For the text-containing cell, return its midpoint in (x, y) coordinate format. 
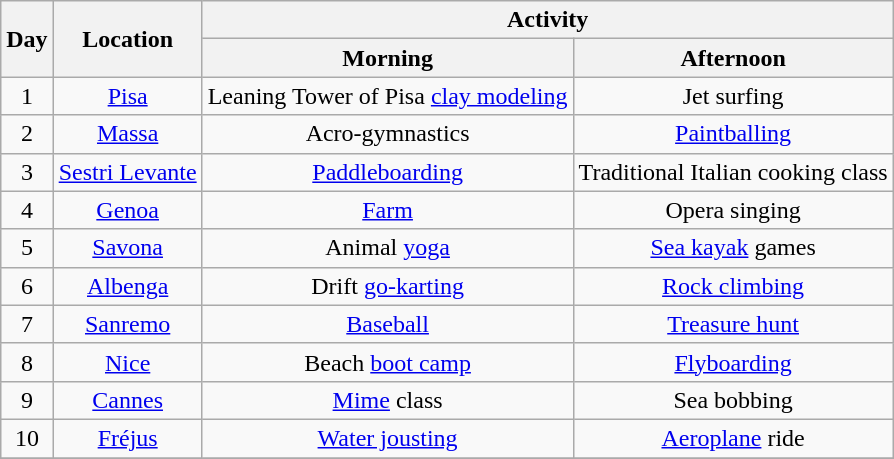
Albenga (128, 286)
10 (27, 438)
Animal yoga (388, 248)
Sestri Levante (128, 172)
Baseball (388, 324)
5 (27, 248)
Aeroplane ride (733, 438)
Day (27, 39)
Water jousting (388, 438)
Sea kayak games (733, 248)
1 (27, 96)
Rock climbing (733, 286)
Afternoon (733, 58)
Genoa (128, 210)
Sanremo (128, 324)
Traditional Italian cooking class (733, 172)
2 (27, 134)
Savona (128, 248)
Paddleboarding (388, 172)
Beach boot camp (388, 362)
Pisa (128, 96)
Jet surfing (733, 96)
Treasure hunt (733, 324)
Sea bobbing (733, 400)
Massa (128, 134)
8 (27, 362)
Paintballing (733, 134)
Opera singing (733, 210)
Fréjus (128, 438)
Nice (128, 362)
Flyboarding (733, 362)
9 (27, 400)
Acro-gymnastics (388, 134)
Mime class (388, 400)
Activity (548, 20)
Drift go-karting (388, 286)
3 (27, 172)
7 (27, 324)
Leaning Tower of Pisa clay modeling (388, 96)
Location (128, 39)
Morning (388, 58)
6 (27, 286)
4 (27, 210)
Farm (388, 210)
Cannes (128, 400)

*Prompt*. Copy the items between the lines holding "Albenga (128, 286)" and "2 (27, 134)", inclusive, changing "Rock climbing" to "Bouldering" and leaving everything else as it is.

*Task response*.
Albenga (128, 286)
10 (27, 438)
Animal yoga (388, 248)
Sestri Levante (128, 172)
Baseball (388, 324)
5 (27, 248)
Aeroplane ride (733, 438)
Day (27, 39)
Water jousting (388, 438)
Sea kayak games (733, 248)
1 (27, 96)
Bouldering (733, 286)
Afternoon (733, 58)
Genoa (128, 210)
Sanremo (128, 324)
Traditional Italian cooking class (733, 172)
2 (27, 134)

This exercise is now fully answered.